## Modification records

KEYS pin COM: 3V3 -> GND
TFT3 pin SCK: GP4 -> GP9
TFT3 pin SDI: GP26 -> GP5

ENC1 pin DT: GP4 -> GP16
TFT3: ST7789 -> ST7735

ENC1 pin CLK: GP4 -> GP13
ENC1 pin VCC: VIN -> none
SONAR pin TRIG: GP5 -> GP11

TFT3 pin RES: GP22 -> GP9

---

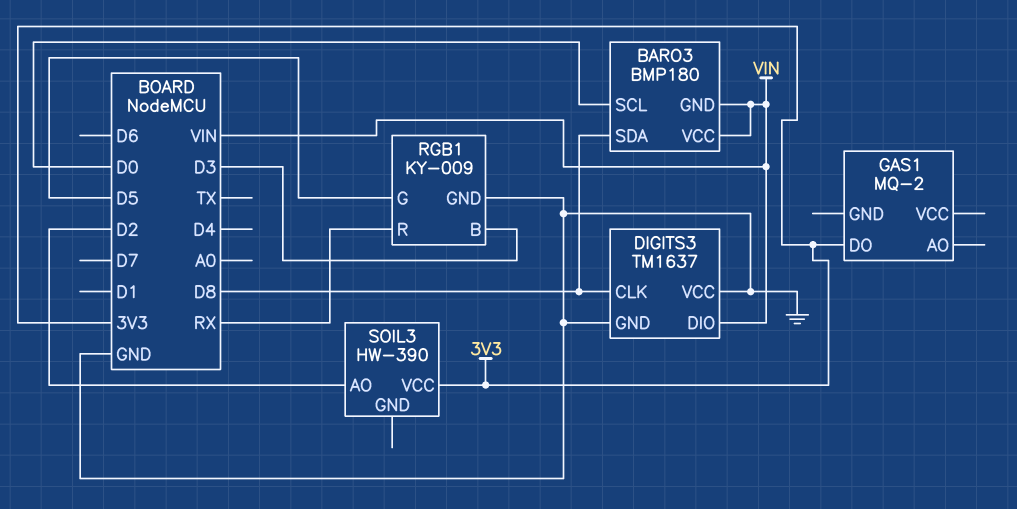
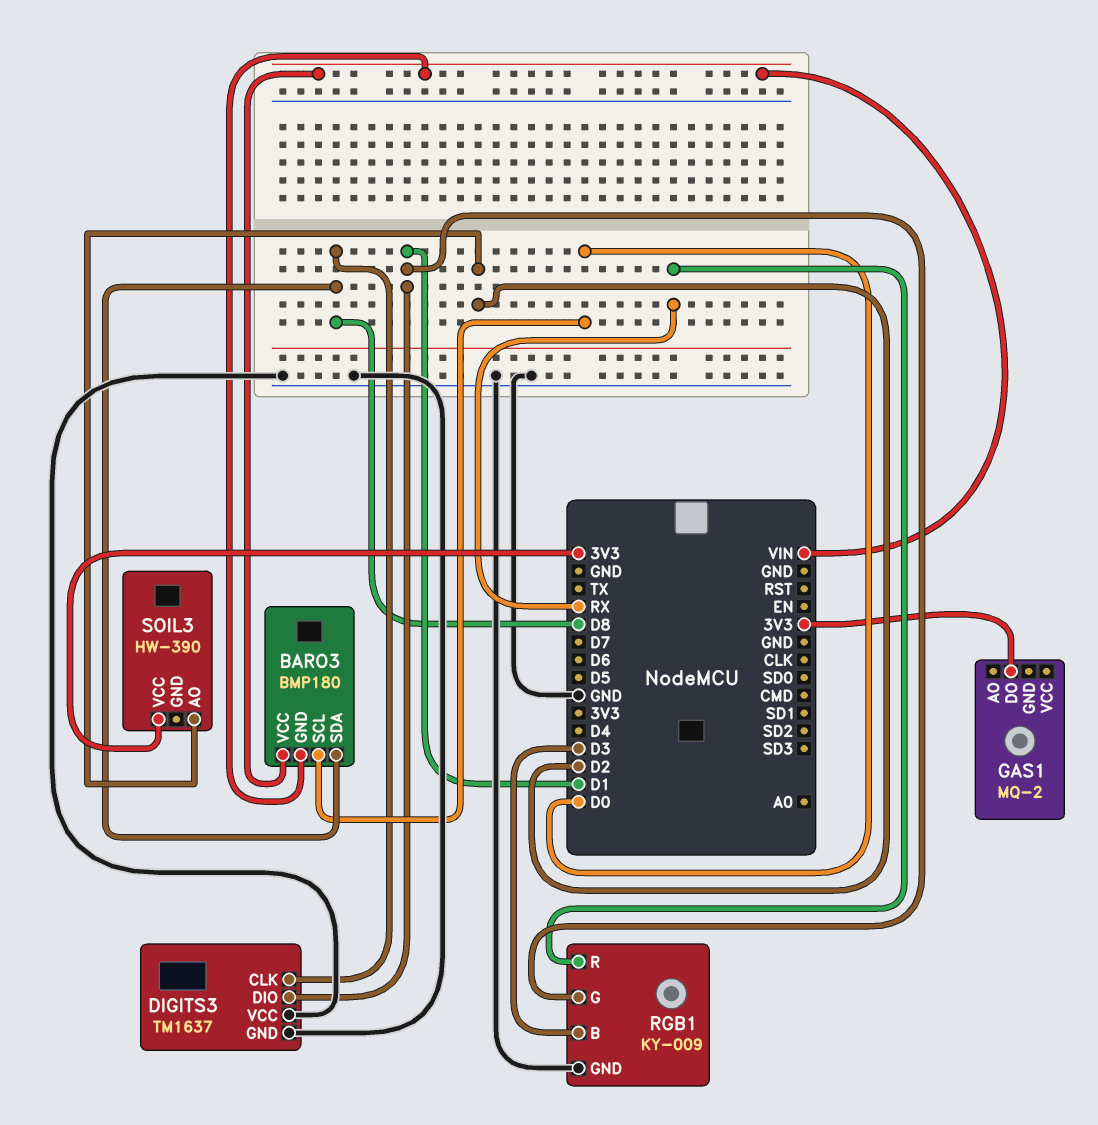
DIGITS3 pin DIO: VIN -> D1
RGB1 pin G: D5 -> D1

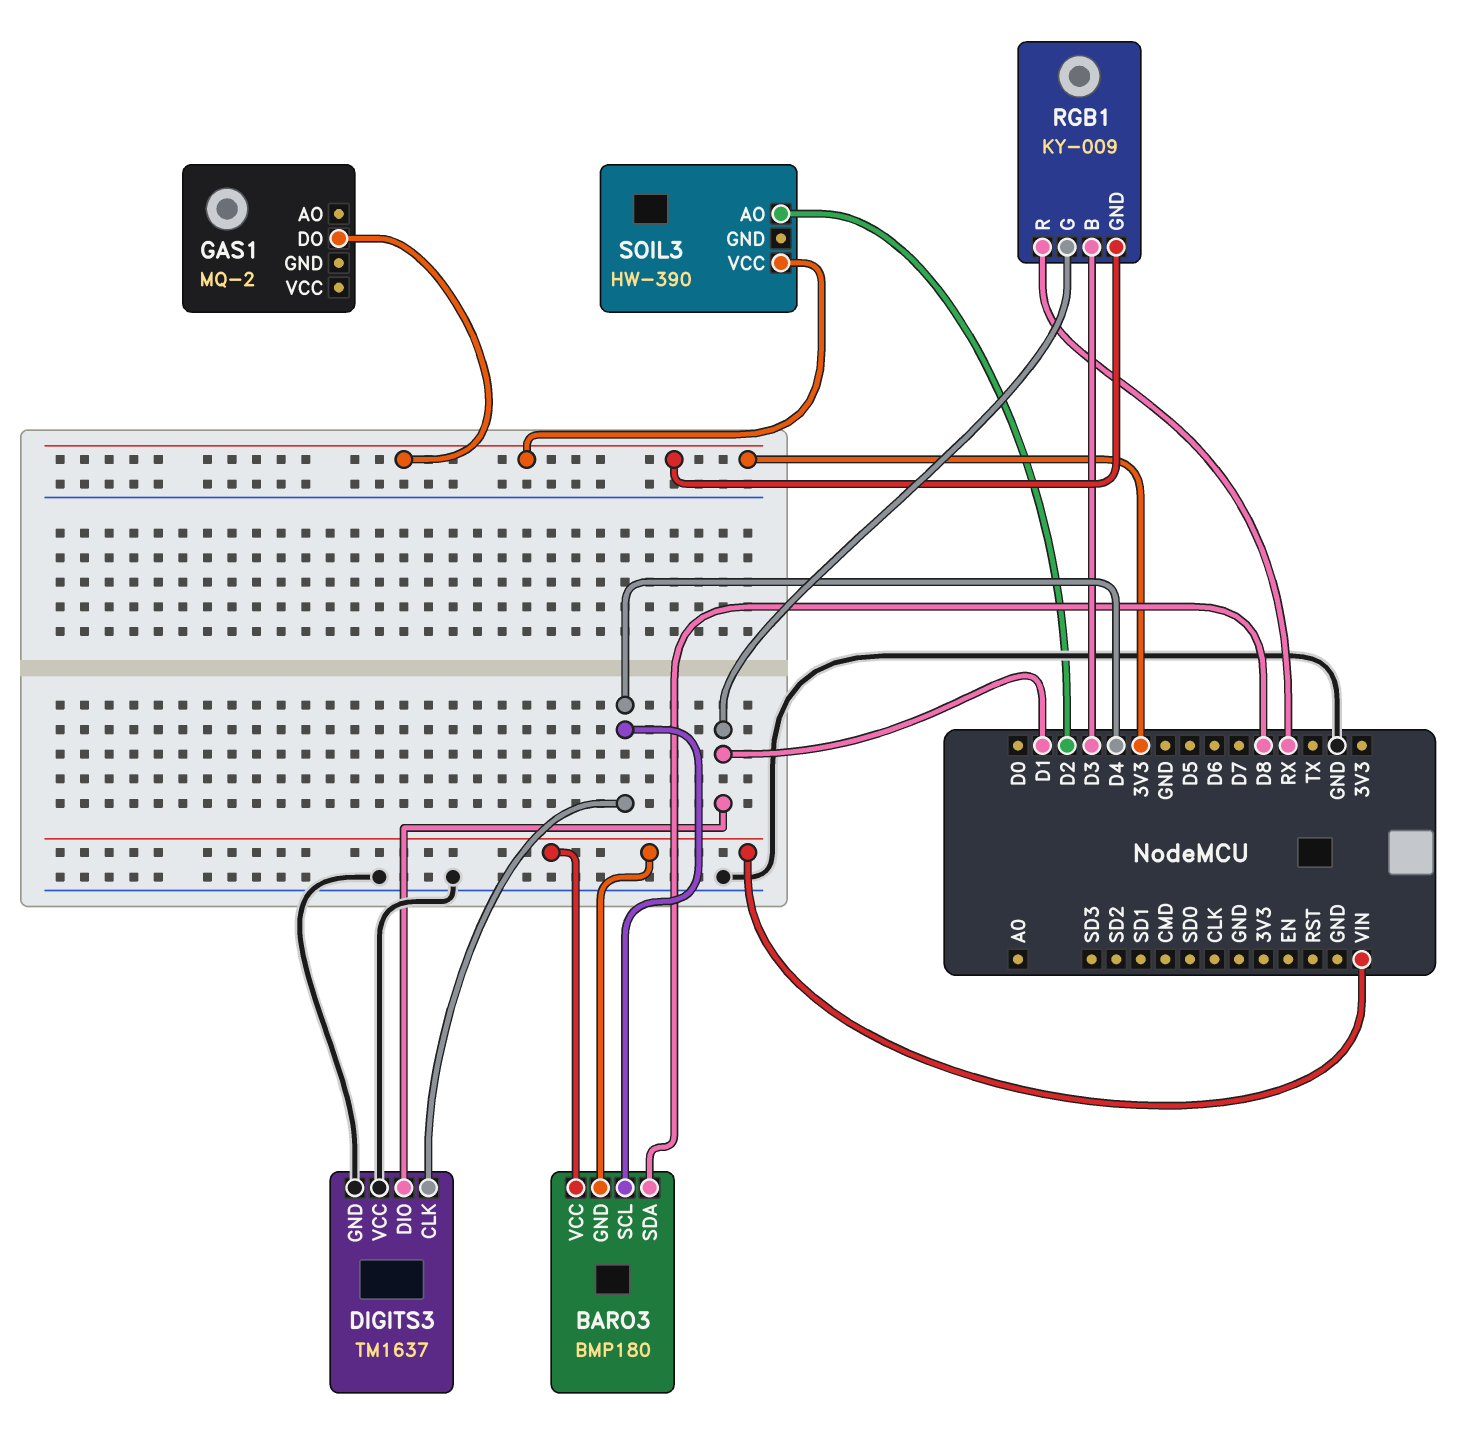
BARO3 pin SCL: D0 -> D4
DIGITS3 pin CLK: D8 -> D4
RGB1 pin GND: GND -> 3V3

## Exercise
Using the data above, which lines fall from the one with "RGB1 pin G: D5 -> D1" through the one with "RGB1 pin GND: GND -> 3V3"? Repeat them exactly, ends included, minus any pictures.

## Written answer
RGB1 pin G: D5 -> D1

BARO3 pin SCL: D0 -> D4
DIGITS3 pin CLK: D8 -> D4
RGB1 pin GND: GND -> 3V3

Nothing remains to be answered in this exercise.